Goal of the exercise → Copy, in full, each line of the material that holds the word "brick".
++++ Excerpted records ++++
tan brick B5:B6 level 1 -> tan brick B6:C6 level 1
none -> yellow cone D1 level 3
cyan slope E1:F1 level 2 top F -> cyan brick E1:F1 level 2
++++
++++ Excerpted records ++++
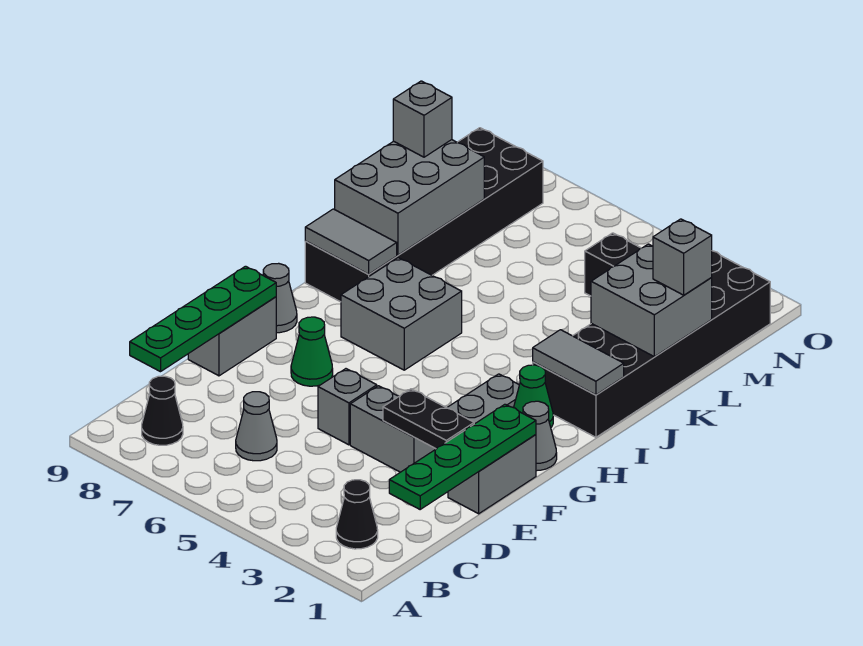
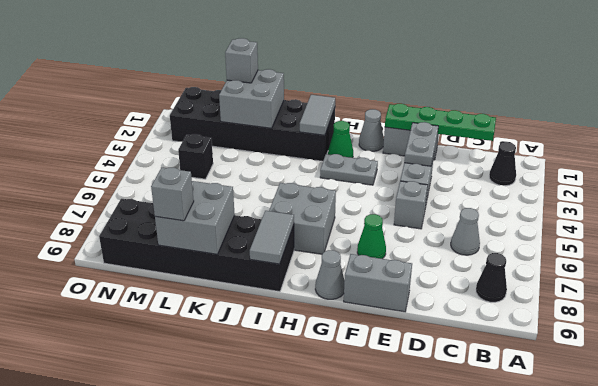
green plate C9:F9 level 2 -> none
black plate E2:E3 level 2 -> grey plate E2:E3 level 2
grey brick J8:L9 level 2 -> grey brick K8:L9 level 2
++++
Your response →
tan brick B5:B6 level 1 -> tan brick B6:C6 level 1
cyan slope E1:F1 level 2 top F -> cyan brick E1:F1 level 2
grey brick J8:L9 level 2 -> grey brick K8:L9 level 2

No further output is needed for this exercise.